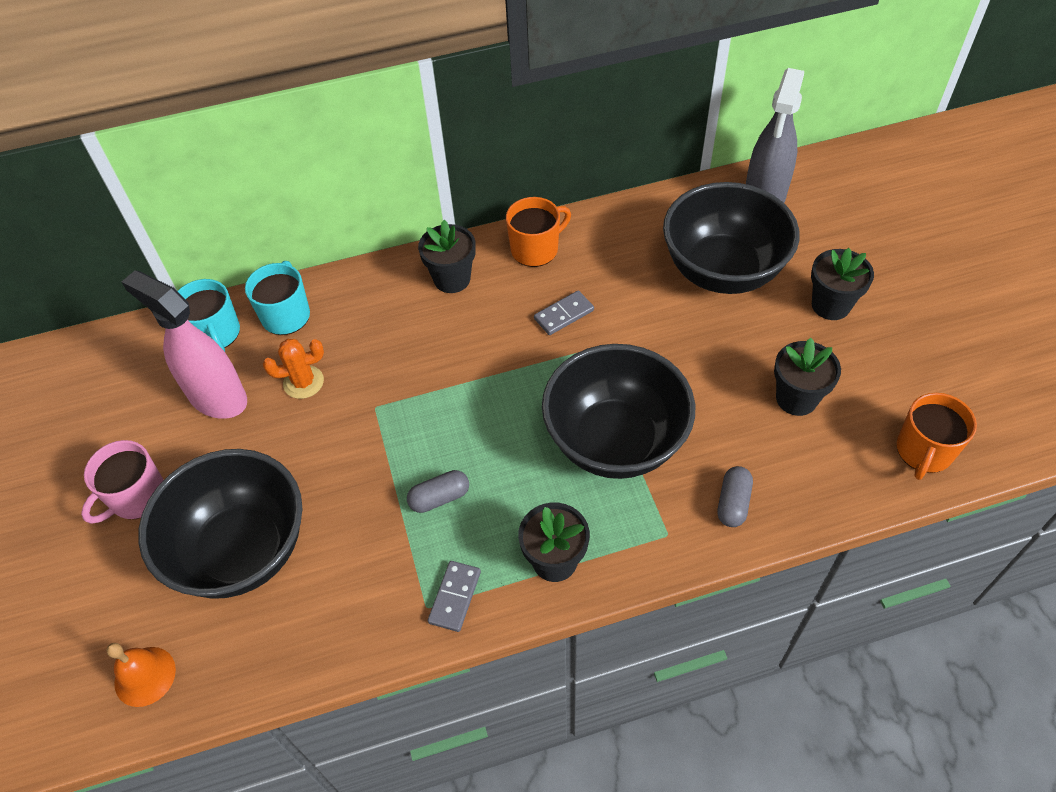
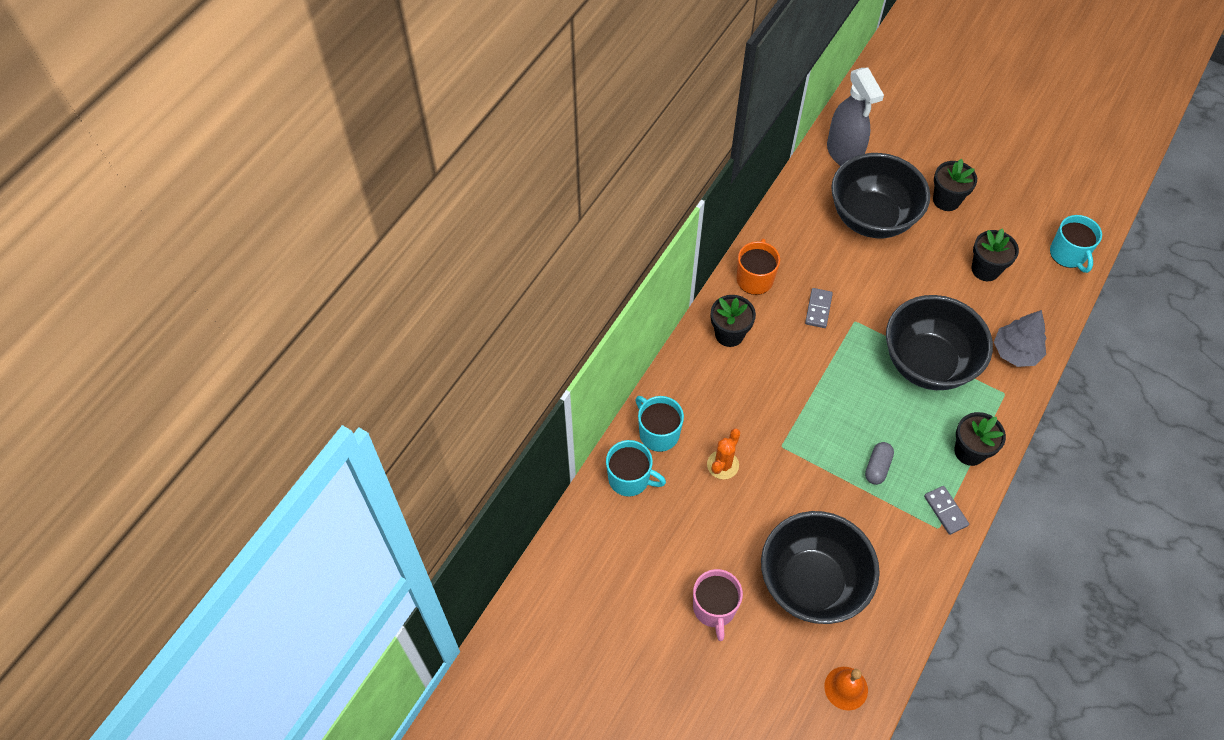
camera: 45 degrees left, 5 degrees up
(217, 397) = (683, 515): pink spray bottle -> none
(733, 503) = (1015, 351): grey capsule -> grey tree
(923, 451) = (1068, 254): orange mug -> turquoise mug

____

▶ Task description
Return the whole listing word for word. Pictures stay out of it.

▶ Answer for the task
camera: 45 degrees left, 5 degrees up
(217, 397) = (683, 515): pink spray bottle -> none
(733, 503) = (1015, 351): grey capsule -> grey tree
(923, 451) = (1068, 254): orange mug -> turquoise mug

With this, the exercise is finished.